TASK ITEM: Take the lines below from the one with "camera: 30 degrees right, 5 degrees down" through the one with "(498, 136) = (750, 243): red" and retype them exactly. Include nothing else, and no pictures.

EXCERPTED DATA:
********************
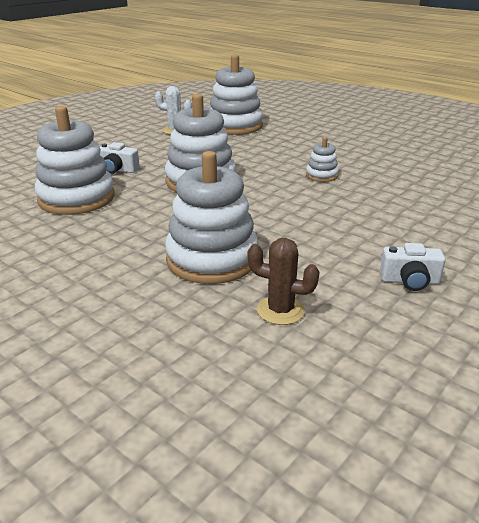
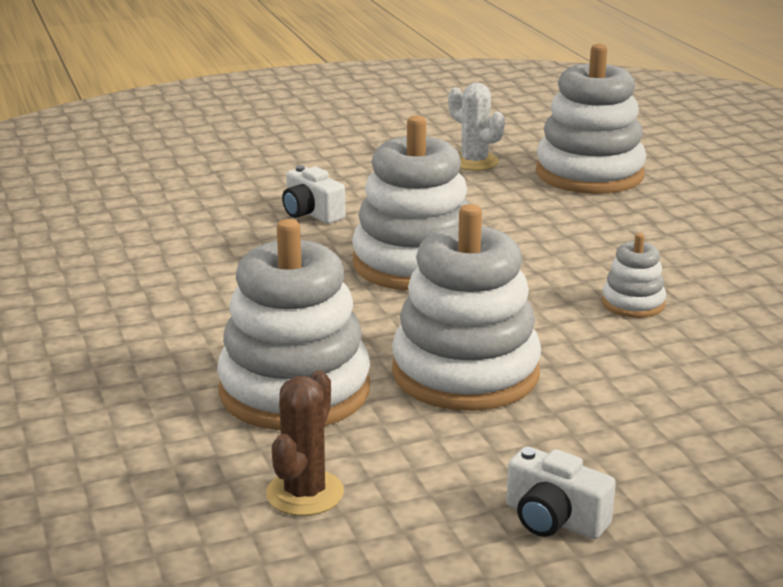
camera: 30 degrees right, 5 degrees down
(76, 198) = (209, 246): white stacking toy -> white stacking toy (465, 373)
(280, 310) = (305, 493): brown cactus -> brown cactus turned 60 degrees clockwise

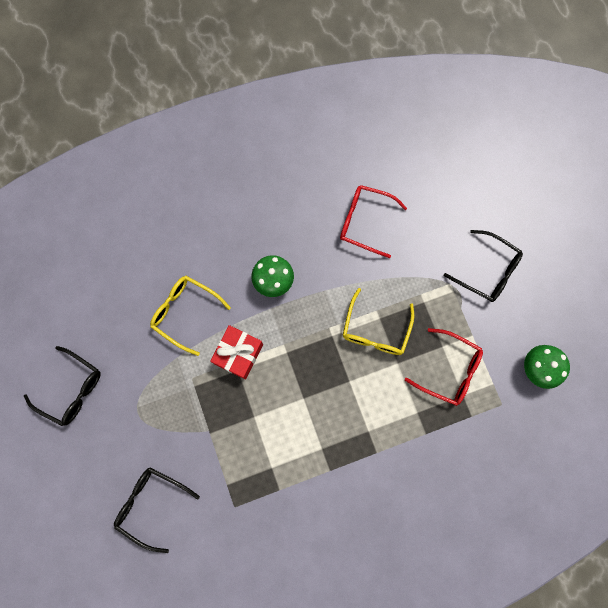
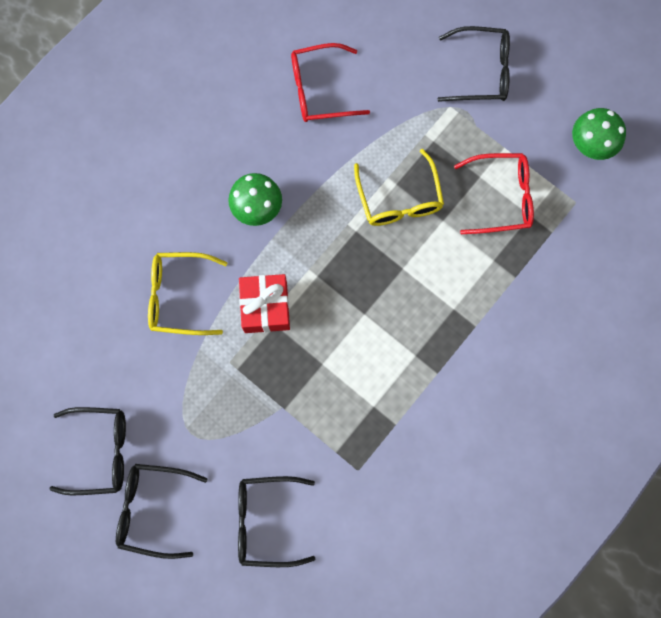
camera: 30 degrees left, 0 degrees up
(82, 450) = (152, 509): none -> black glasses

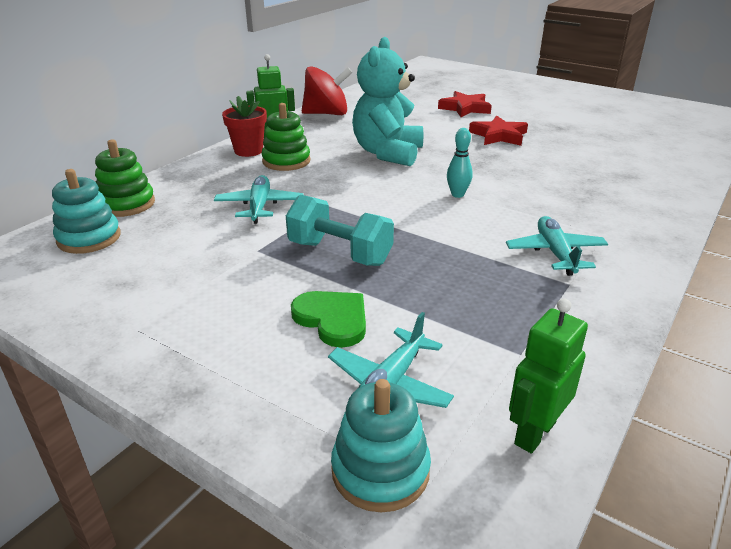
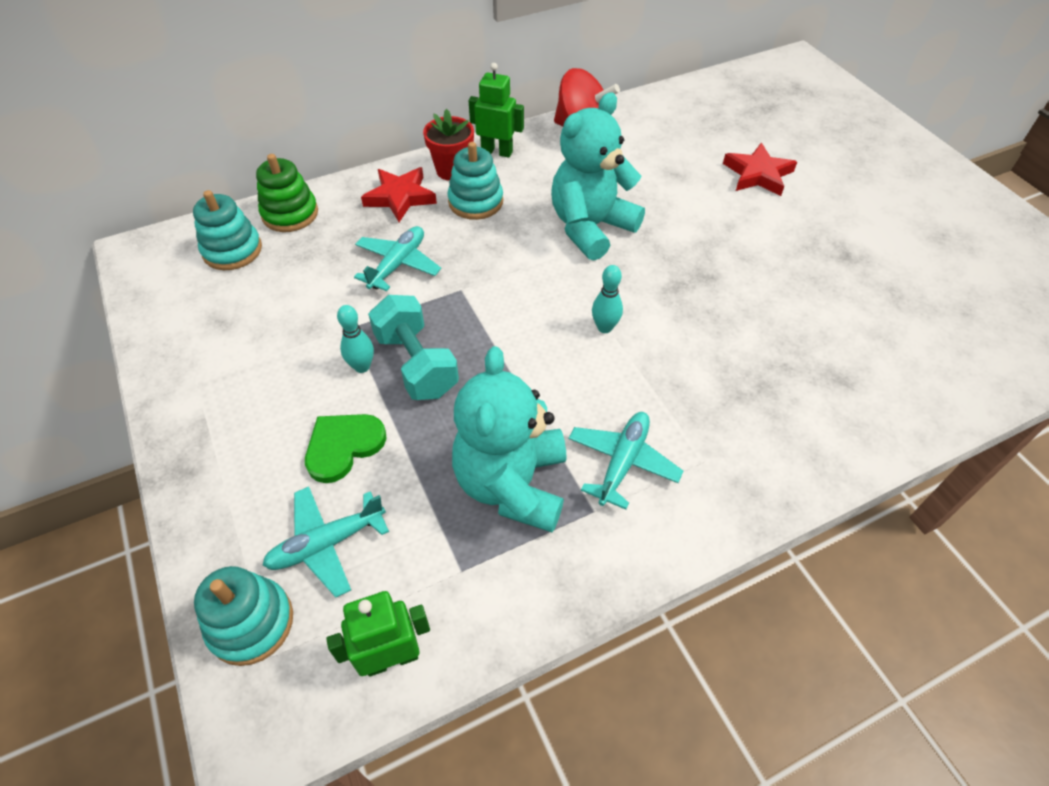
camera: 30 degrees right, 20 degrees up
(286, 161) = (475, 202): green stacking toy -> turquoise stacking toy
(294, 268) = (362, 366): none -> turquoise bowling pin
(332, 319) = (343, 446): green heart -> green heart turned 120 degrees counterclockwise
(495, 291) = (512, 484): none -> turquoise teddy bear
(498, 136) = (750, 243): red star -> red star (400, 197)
********************
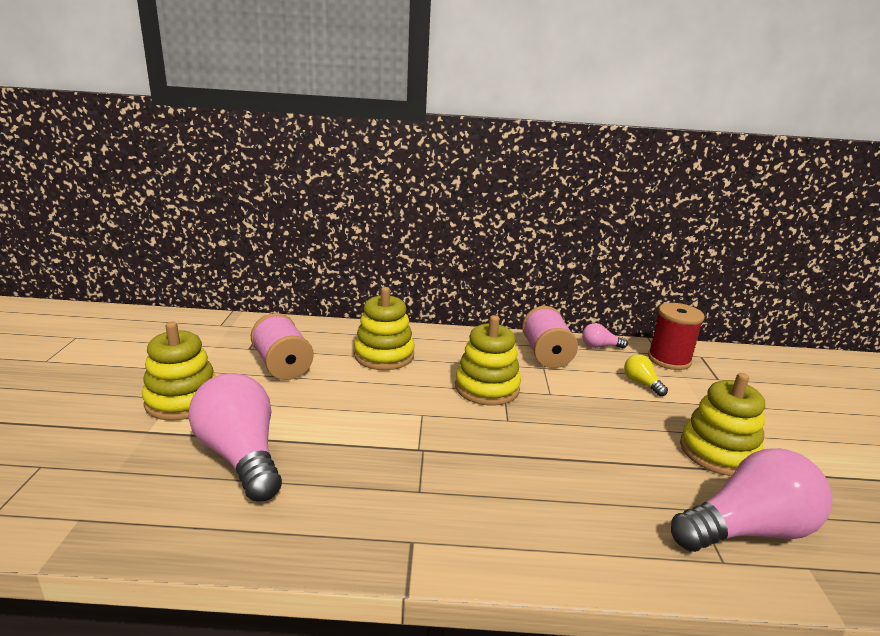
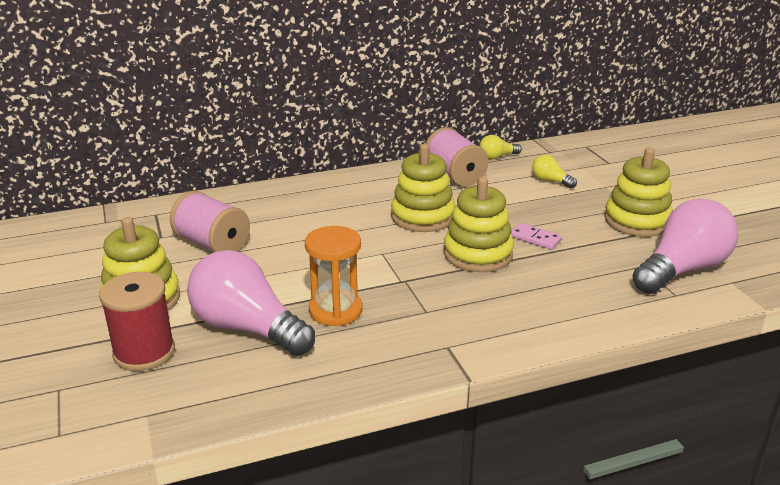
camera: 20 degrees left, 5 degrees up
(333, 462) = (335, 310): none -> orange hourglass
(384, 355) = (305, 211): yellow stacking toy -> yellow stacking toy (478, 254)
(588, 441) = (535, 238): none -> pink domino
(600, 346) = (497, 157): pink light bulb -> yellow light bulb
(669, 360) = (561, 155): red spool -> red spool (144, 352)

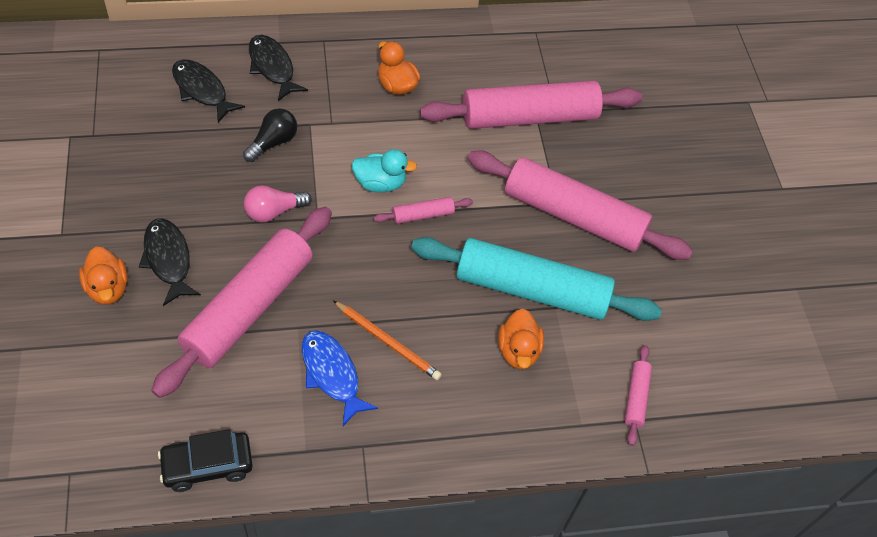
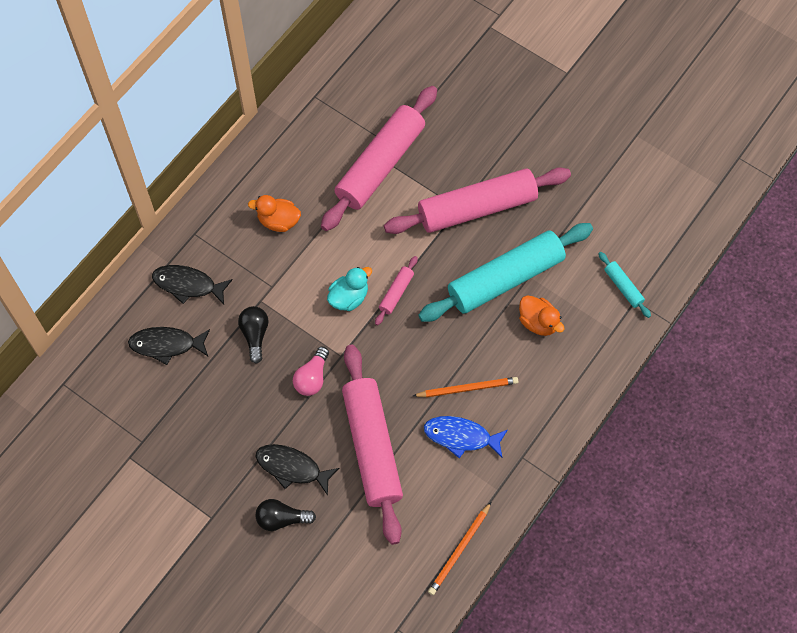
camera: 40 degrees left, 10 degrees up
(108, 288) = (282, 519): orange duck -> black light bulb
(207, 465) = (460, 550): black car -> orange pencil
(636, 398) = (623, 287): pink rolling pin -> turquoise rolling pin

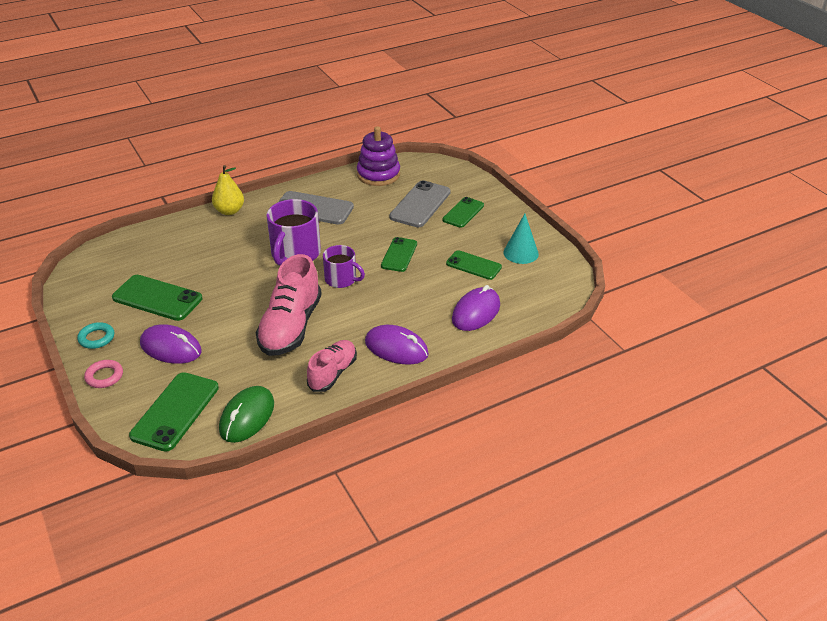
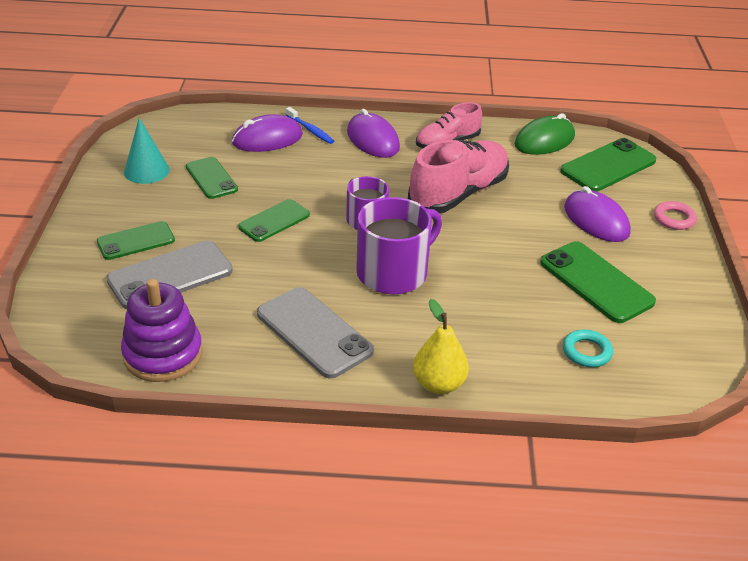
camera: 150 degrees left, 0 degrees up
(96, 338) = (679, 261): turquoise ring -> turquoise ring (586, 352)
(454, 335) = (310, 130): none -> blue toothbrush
********************
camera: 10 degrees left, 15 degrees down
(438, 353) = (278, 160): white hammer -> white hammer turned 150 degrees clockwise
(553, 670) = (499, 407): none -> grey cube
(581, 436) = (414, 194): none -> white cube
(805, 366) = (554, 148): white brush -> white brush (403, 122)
********************
WORKED SOLUTION:
camera: 30 degrees right, 5 degrees down
(76, 198) = (209, 246): white stacking toy -> white stacking toy (465, 373)
(280, 310) = (305, 493): brown cactus -> brown cactus turned 60 degrees clockwise

camera: 30 degrees left, 0 degrees up
(82, 450) = (152, 509): none -> black glasses

camera: 30 degrees right, 20 degrees up
(286, 161) = (475, 202): green stacking toy -> turquoise stacking toy
(294, 268) = (362, 366): none -> turquoise bowling pin
(332, 319) = (343, 446): green heart -> green heart turned 120 degrees counterclockwise
(495, 291) = (512, 484): none -> turquoise teddy bear
(498, 136) = (750, 243): red star -> red star (400, 197)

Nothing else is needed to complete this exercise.